◆ GIVEN ENTRIES
.....

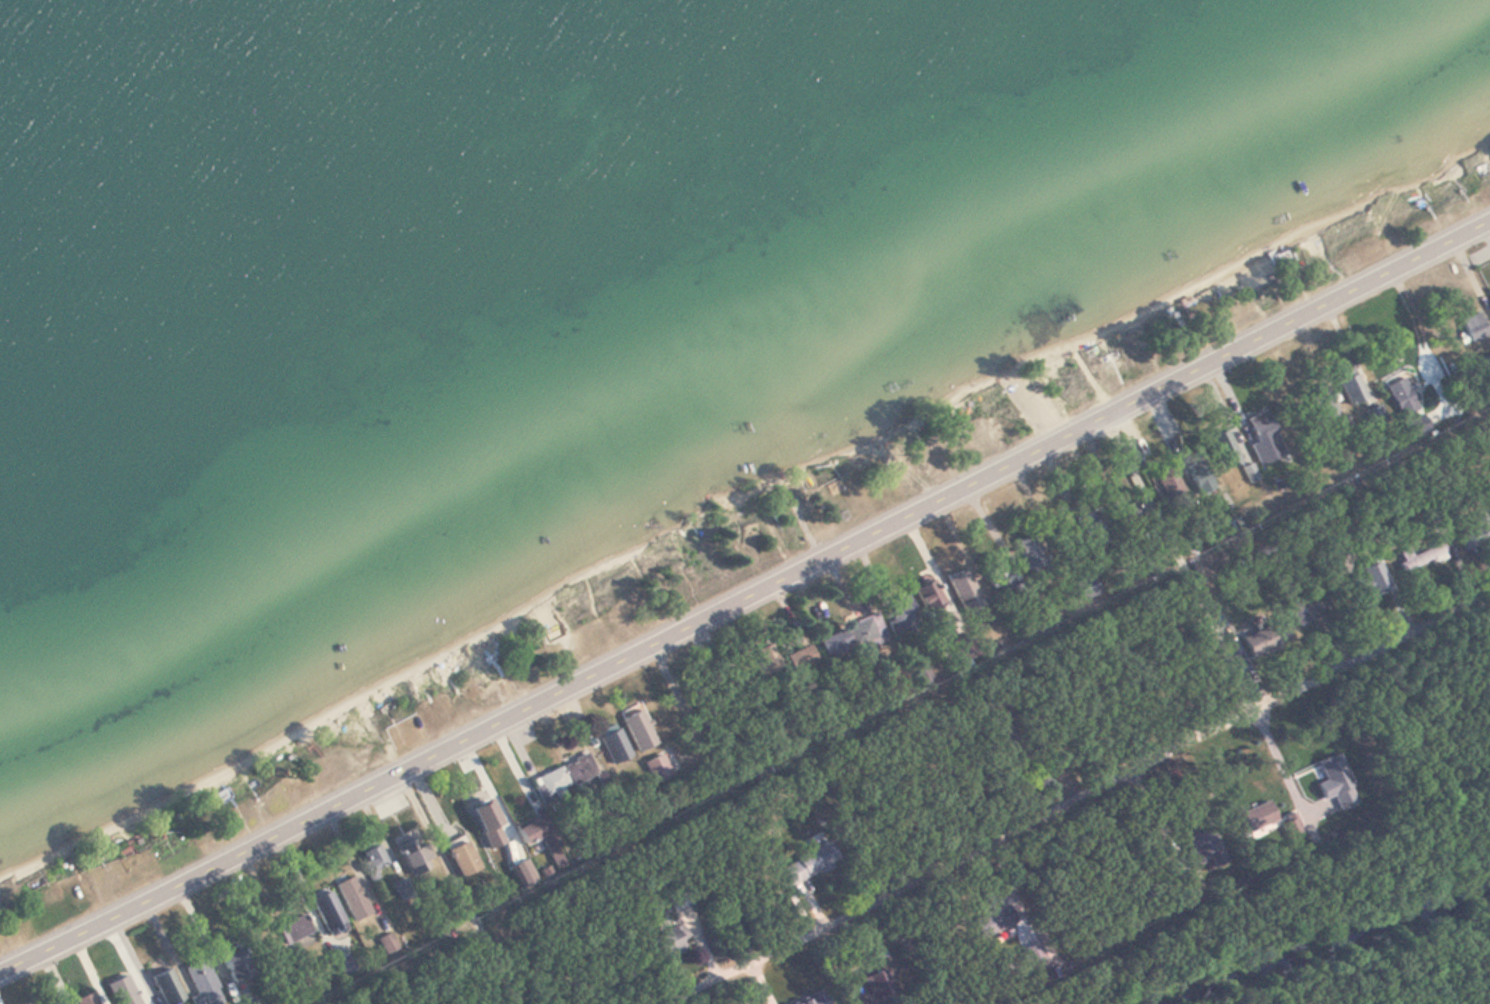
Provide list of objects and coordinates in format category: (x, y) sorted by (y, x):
building: (1283, 260)
building: (1471, 329)
building: (1354, 391)
building: (1403, 399)
building: (1262, 434)
building: (1472, 531)
building: (1028, 552)
building: (1421, 559)
road: (1183, 561)
building: (1371, 577)
building: (1088, 587)
building: (928, 595)
road: (746, 599)
building: (902, 617)
building: (868, 631)
building: (1262, 641)
building: (837, 644)
road: (1374, 652)
building: (805, 656)
building: (920, 675)
building: (641, 732)
building: (615, 746)
building: (657, 767)
building: (562, 779)
building: (541, 837)
building: (1204, 848)
building: (417, 856)
road: (968, 859)
building: (817, 860)
road: (461, 890)
building: (352, 898)
building: (678, 899)
building: (327, 911)
building: (997, 920)
building: (294, 930)
building: (671, 939)
building: (237, 963)
building: (203, 983)
building: (877, 986)
building: (167, 987)
building: (87, 999)
building: (815, 999)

.....

◆ WHAT YOU HAVE TO DO
All of the entries above need to be transcribed exactly, except for the pictures.

◆ WRITTEN REPLY
Provide list of objects and coordinates in format category: (x, y) sorted by (y, x):
building: (1283, 260)
building: (1471, 329)
building: (1354, 391)
building: (1403, 399)
building: (1262, 434)
building: (1472, 531)
building: (1028, 552)
building: (1421, 559)
road: (1183, 561)
building: (1371, 577)
building: (1088, 587)
building: (928, 595)
road: (746, 599)
building: (902, 617)
building: (868, 631)
building: (1262, 641)
building: (837, 644)
road: (1374, 652)
building: (805, 656)
building: (920, 675)
building: (641, 732)
building: (615, 746)
building: (657, 767)
building: (562, 779)
building: (541, 837)
building: (1204, 848)
building: (417, 856)
road: (968, 859)
building: (817, 860)
road: (461, 890)
building: (352, 898)
building: (678, 899)
building: (327, 911)
building: (997, 920)
building: (294, 930)
building: (671, 939)
building: (237, 963)
building: (203, 983)
building: (877, 986)
building: (167, 987)
building: (87, 999)
building: (815, 999)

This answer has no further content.